Work order: In the data below, find the line containing "SCALE pin SCK: A11 -> B13", then set down that line and every later line up to and including the line containing "BUZZER2 pin IO: A7 -> D9", exactly.

Supplied material:
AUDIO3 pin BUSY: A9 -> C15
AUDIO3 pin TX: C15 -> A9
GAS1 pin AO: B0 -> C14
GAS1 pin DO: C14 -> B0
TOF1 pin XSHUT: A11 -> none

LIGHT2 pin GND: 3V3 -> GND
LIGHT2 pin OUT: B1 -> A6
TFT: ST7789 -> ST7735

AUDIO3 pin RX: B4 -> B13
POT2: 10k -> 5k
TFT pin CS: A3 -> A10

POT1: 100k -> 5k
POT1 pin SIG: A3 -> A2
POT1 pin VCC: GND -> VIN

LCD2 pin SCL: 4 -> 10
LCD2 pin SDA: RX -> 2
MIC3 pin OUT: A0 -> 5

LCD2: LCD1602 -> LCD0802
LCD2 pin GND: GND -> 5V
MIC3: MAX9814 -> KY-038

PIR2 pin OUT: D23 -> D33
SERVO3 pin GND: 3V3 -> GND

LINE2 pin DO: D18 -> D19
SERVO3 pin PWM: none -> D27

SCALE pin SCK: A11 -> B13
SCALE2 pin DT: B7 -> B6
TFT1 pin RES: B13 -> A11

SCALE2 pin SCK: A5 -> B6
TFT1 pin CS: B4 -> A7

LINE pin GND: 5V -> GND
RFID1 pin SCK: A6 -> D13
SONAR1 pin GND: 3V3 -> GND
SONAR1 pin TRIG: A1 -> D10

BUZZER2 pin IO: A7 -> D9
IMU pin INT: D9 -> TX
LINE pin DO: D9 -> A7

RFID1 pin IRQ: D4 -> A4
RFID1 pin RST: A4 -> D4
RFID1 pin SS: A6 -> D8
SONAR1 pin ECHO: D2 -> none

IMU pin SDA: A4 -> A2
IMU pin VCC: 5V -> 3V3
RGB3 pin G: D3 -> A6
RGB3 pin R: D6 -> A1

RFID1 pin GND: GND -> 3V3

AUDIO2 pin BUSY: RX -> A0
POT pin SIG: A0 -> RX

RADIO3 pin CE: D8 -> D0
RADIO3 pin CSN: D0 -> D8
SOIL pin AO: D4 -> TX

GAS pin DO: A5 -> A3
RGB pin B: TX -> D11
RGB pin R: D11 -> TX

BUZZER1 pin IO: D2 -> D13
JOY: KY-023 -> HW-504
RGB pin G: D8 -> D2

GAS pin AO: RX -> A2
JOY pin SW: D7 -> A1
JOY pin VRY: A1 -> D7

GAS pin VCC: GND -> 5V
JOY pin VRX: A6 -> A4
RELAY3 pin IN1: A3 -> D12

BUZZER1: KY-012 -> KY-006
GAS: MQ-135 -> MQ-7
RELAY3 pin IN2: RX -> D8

Answer section:
SCALE pin SCK: A11 -> B13
SCALE2 pin DT: B7 -> B6
TFT1 pin RES: B13 -> A11

SCALE2 pin SCK: A5 -> B6
TFT1 pin CS: B4 -> A7

LINE pin GND: 5V -> GND
RFID1 pin SCK: A6 -> D13
SONAR1 pin GND: 3V3 -> GND
SONAR1 pin TRIG: A1 -> D10

BUZZER2 pin IO: A7 -> D9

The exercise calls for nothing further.